Task goal: Reproduce the listing word for word. Skip any image.

** Data provided follows **

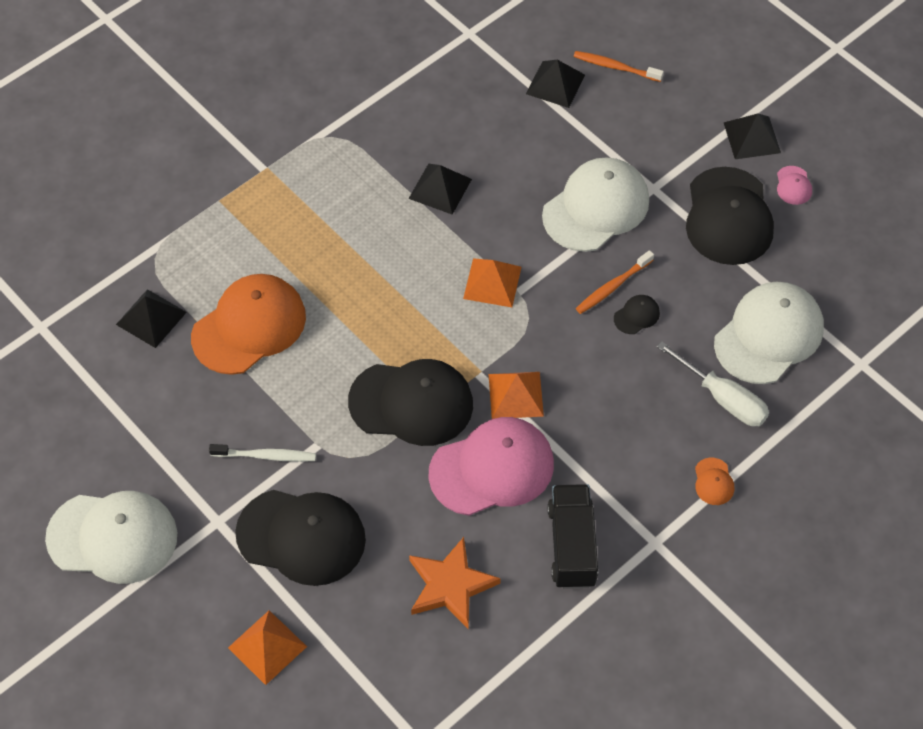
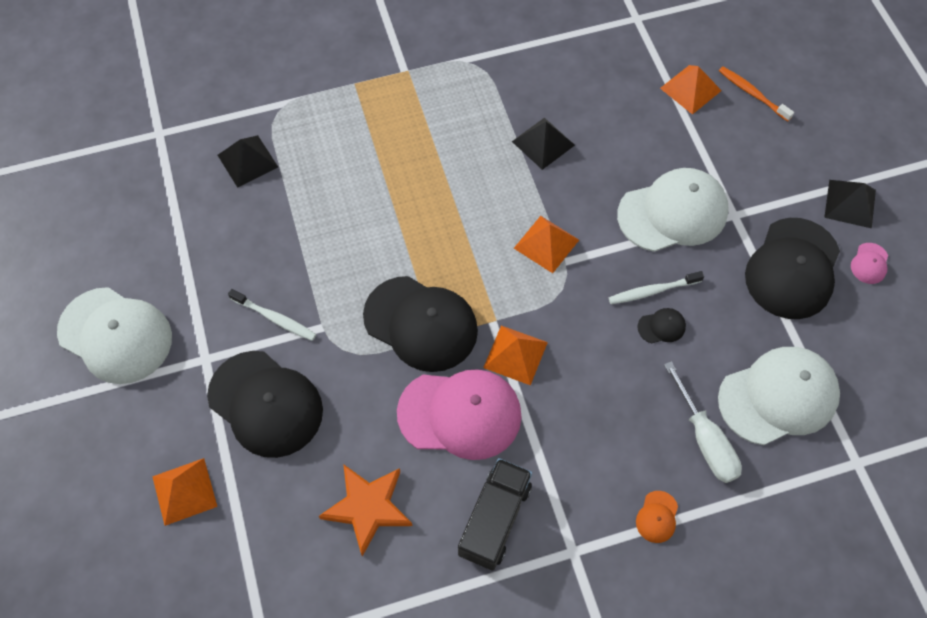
camera: 25 degrees right, 5 degrees up
orange cap [191,274,306,375] -> none
black pyramid [526,60,585,108] -> orange pyramid [660,65,722,115]
orange toothbrush [576,250,654,314] -> white toothbrush [609,271,704,304]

** End of Data provided **

Exercise output:
camera: 25 degrees right, 5 degrees up
orange cap [191,274,306,375] -> none
black pyramid [526,60,585,108] -> orange pyramid [660,65,722,115]
orange toothbrush [576,250,654,314] -> white toothbrush [609,271,704,304]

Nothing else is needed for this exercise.